Work to do → Each entry below is to be written out exactly, and the pictures are to be left out.

Records:
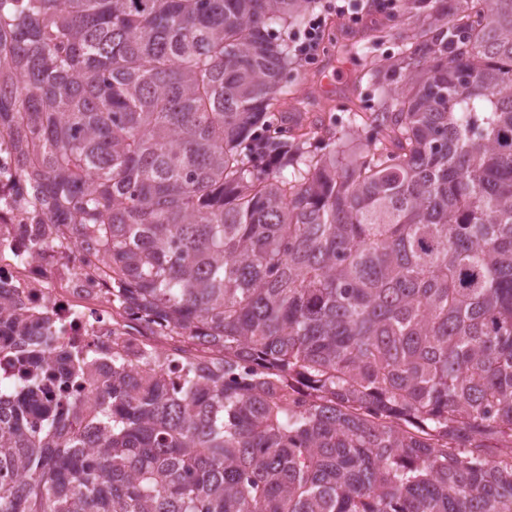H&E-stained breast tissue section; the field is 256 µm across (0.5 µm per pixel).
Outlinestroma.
<instances>
[{"mask_svg":"<svg viewBox=\"0 0 512 512\" xmlns=\"http://www.w3.org/2000/svg\"><path fill=\"white\" fill-rule=\"evenodd\" d=\"M312 22L321 26L323 49L319 56L302 60L288 76L293 93L292 111L306 118L324 115L339 121L350 113L371 111L376 96L369 83H356L370 63L392 55L399 29L415 26L400 0L386 12L352 7L350 13L324 18L315 13Z\"/></svg>","mask_w":512,"mask_h":512,"instance_id":"1","label":"stroma"}]
</instances>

Worked answer →
H&E-stained breast tissue section; the field is 256 µm across (0.5 µm per pixel).
Outlinestroma.
<instances>
[{"mask_svg":"<svg viewBox=\"0 0 512 512\" xmlns=\"http://www.w3.org/2000/svg\"><path fill=\"white\" fill-rule=\"evenodd\" d=\"M312 22L321 26L323 49L319 56L302 60L288 76L293 93L292 111L306 118L324 115L339 121L350 113L371 111L376 96L369 83H356L370 63L392 55L399 29L415 26L400 0L386 12L352 7L350 13L324 18L315 13Z\"/></svg>","mask_w":512,"mask_h":512,"instance_id":"1","label":"stroma"}]
</instances>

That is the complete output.